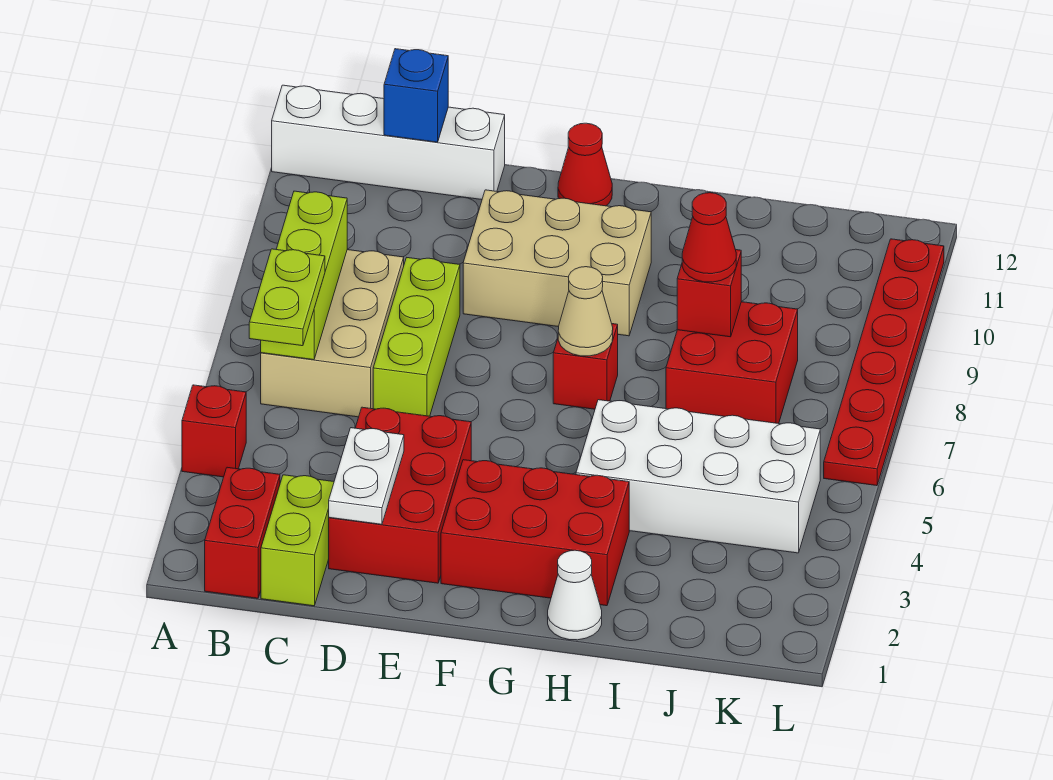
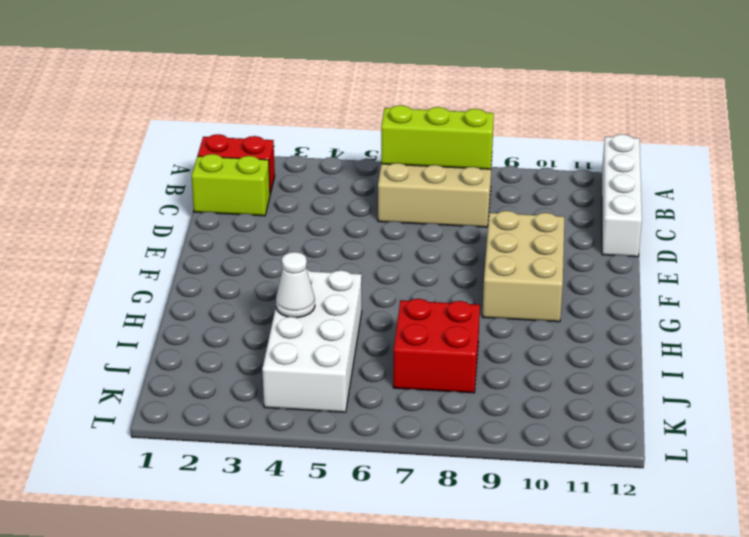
white cone I4 level 2 -> white cone H1 level 1
none -> red brick A4 level 1
none -> red brick D2:E4 level 1
none -> lime brick D6:D8 level 1

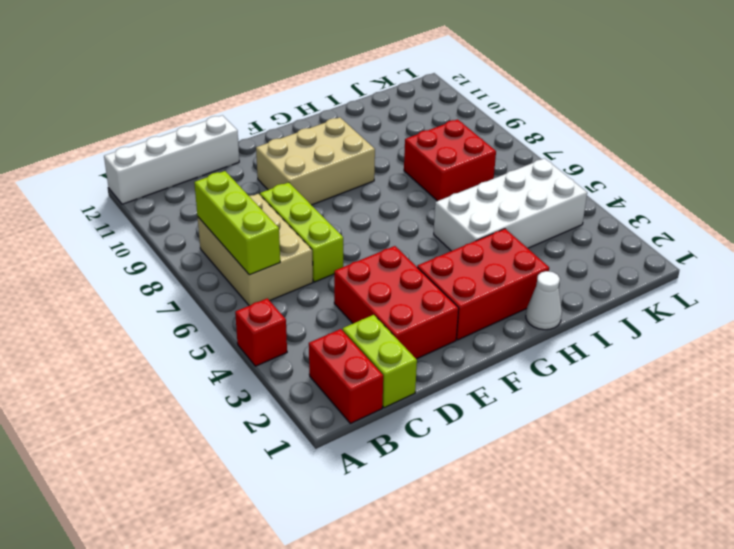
none -> red cone F12 level 1
none -> red brick G7 level 1
none -> red plate L6:L11 level 1

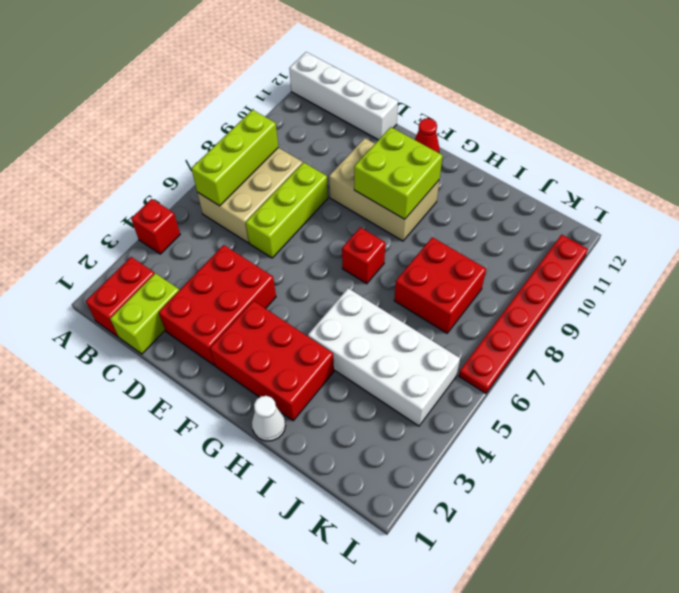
lime brick F9:G10 level 2 -> none
none -> blue brick C12 level 2
none -> white plate D2:D3 level 2
none -> tan cone G7 level 2

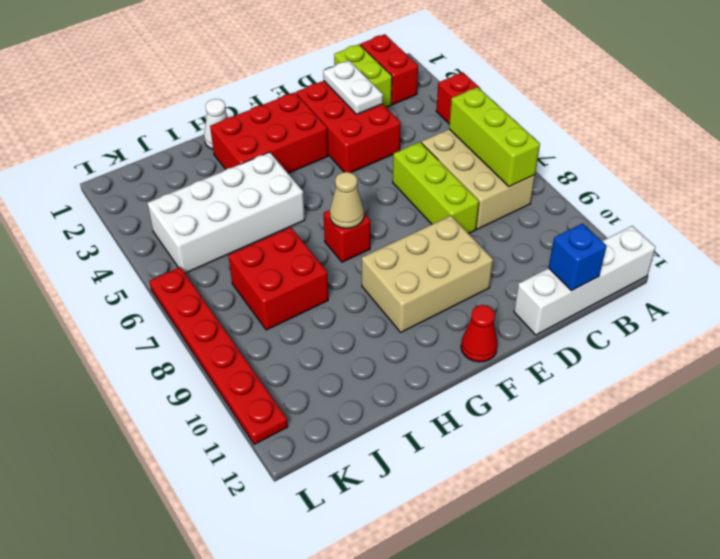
none -> red brick I8 level 2
none -> lime plate B5:B6 level 3
none -> red cone I8 level 3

^^^^^^^^

Set out exactly, and only, the lines between the first line of the listing and the line containing "lime brick F9:G10 level 2 -> none", counting both, while leaving every picture out.

white cone I4 level 2 -> white cone H1 level 1
none -> red brick A4 level 1
none -> red brick D2:E4 level 1
none -> lime brick D6:D8 level 1

none -> red cone F12 level 1
none -> red brick G7 level 1
none -> red plate L6:L11 level 1

lime brick F9:G10 level 2 -> none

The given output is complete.